→ **EXERCISE DESCRIPTION**: In the entries that follow, the lines from the one with "(429, 133) = (354, 93): yellow" through the one with "(787, 267) = (507, 309): none" are the ones to write out, exactly and with both ends included. Nothing else should appear.

Segment Start: RECORDS PROVIDED

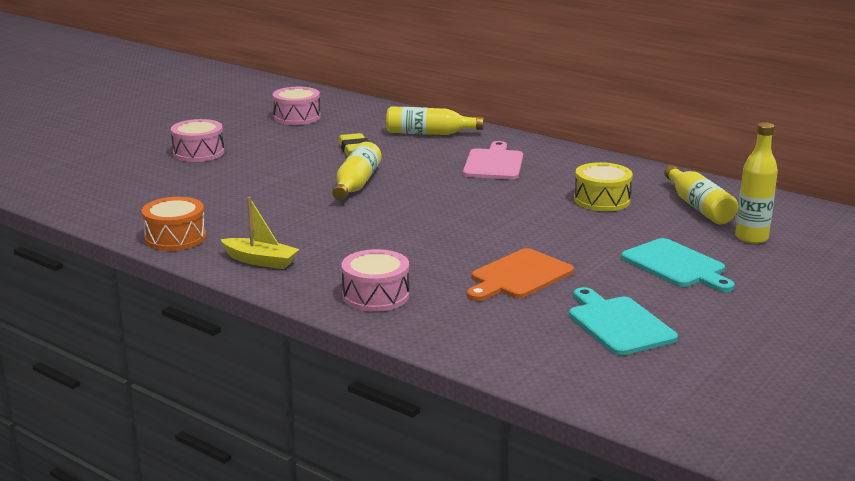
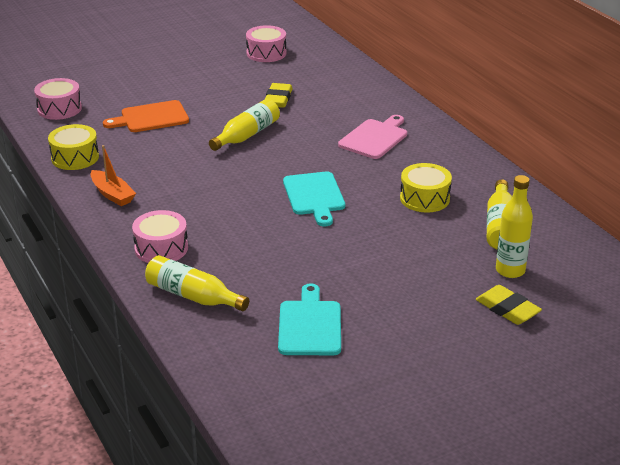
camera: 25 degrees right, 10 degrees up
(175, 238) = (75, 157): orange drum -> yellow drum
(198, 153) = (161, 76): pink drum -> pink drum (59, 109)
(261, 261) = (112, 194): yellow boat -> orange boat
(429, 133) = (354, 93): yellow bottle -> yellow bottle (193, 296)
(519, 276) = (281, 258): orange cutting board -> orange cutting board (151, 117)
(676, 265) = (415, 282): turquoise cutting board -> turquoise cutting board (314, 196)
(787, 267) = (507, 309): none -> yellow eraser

Segment End: RECORDS PROVIDED
Segment Start: RECORDS PROVIDED

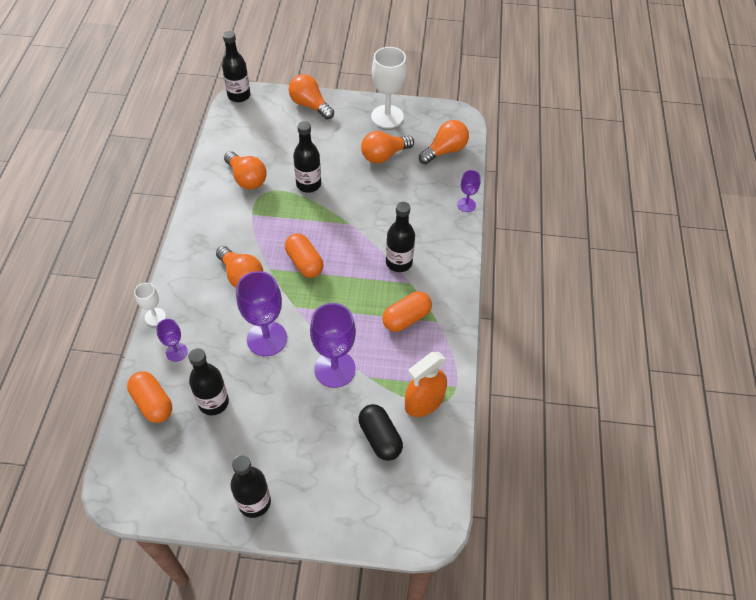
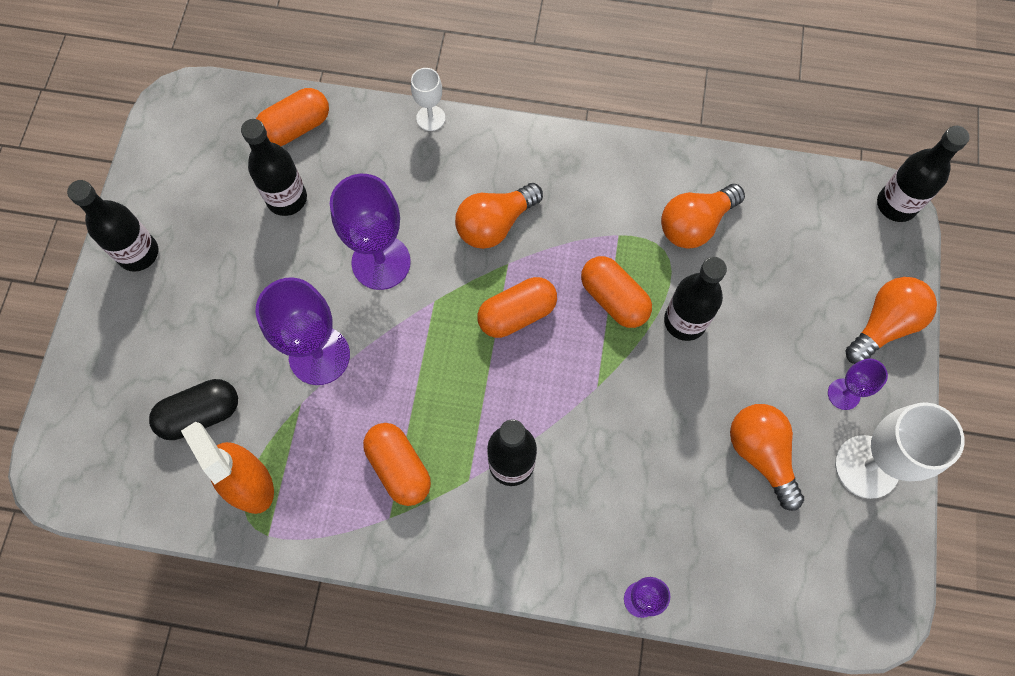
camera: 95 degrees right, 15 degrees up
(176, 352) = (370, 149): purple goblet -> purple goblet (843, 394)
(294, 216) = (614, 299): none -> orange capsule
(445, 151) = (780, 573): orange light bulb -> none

Segment End: RECORDS PROVIDED
Segment Start: RECORDS PROVIDED

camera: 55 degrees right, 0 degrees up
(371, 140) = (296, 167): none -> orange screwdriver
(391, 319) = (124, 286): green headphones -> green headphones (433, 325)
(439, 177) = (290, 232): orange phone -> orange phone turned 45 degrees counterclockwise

Segment End: RECORDS PROVIDED

→ **WRITTEN RESPONSE**:
(429, 133) = (354, 93): yellow bottle -> yellow bottle (193, 296)
(519, 276) = (281, 258): orange cutting board -> orange cutting board (151, 117)
(676, 265) = (415, 282): turquoise cutting board -> turquoise cutting board (314, 196)
(787, 267) = (507, 309): none -> yellow eraser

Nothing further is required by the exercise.